Spatial object tracking data:
Start of Block
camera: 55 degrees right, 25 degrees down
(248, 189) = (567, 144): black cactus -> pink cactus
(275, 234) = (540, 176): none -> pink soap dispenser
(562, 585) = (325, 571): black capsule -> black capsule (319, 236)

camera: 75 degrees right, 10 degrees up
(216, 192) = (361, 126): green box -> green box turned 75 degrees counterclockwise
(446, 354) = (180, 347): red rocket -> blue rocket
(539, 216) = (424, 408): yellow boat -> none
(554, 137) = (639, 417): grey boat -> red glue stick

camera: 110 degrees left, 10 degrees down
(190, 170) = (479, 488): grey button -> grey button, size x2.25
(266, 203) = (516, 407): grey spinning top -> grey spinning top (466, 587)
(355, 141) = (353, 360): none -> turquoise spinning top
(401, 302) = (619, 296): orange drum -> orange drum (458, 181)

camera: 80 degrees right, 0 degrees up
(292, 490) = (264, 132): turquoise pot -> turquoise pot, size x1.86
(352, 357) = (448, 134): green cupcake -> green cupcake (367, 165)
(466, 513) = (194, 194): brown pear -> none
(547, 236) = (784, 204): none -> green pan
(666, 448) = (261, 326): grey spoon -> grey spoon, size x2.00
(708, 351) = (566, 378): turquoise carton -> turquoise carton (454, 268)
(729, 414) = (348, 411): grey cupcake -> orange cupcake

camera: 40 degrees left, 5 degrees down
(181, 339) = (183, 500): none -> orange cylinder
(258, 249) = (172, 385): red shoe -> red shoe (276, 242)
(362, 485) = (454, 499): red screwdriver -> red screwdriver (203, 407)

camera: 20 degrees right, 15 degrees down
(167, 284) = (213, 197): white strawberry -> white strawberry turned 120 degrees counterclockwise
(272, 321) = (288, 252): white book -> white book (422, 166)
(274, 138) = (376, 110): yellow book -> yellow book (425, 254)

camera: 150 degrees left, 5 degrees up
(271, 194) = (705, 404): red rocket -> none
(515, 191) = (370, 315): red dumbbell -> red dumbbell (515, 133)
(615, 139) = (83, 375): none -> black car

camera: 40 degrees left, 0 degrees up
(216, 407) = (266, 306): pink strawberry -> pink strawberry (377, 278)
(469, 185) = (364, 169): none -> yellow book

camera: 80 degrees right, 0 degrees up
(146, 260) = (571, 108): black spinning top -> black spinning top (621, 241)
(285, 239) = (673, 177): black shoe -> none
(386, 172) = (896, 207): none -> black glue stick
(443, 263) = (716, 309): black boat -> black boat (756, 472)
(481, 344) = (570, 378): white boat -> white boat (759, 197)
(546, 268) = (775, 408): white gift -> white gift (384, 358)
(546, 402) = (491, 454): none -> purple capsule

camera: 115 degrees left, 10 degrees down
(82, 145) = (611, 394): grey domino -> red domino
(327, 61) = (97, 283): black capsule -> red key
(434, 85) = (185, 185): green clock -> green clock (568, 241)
End of Block
:: YOUR GOAL ::
Your answer must be an exact transcription of the lines from the one containing "(443, 263) = (716, 309): black" through the last line of the records above, and nothing else.

:: RESULT OF THIS TASK ::
(443, 263) = (716, 309): black boat -> black boat (756, 472)
(481, 344) = (570, 378): white boat -> white boat (759, 197)
(546, 268) = (775, 408): white gift -> white gift (384, 358)
(546, 402) = (491, 454): none -> purple capsule

camera: 115 degrees left, 10 degrees down
(82, 145) = (611, 394): grey domino -> red domino
(327, 61) = (97, 283): black capsule -> red key
(434, 85) = (185, 185): green clock -> green clock (568, 241)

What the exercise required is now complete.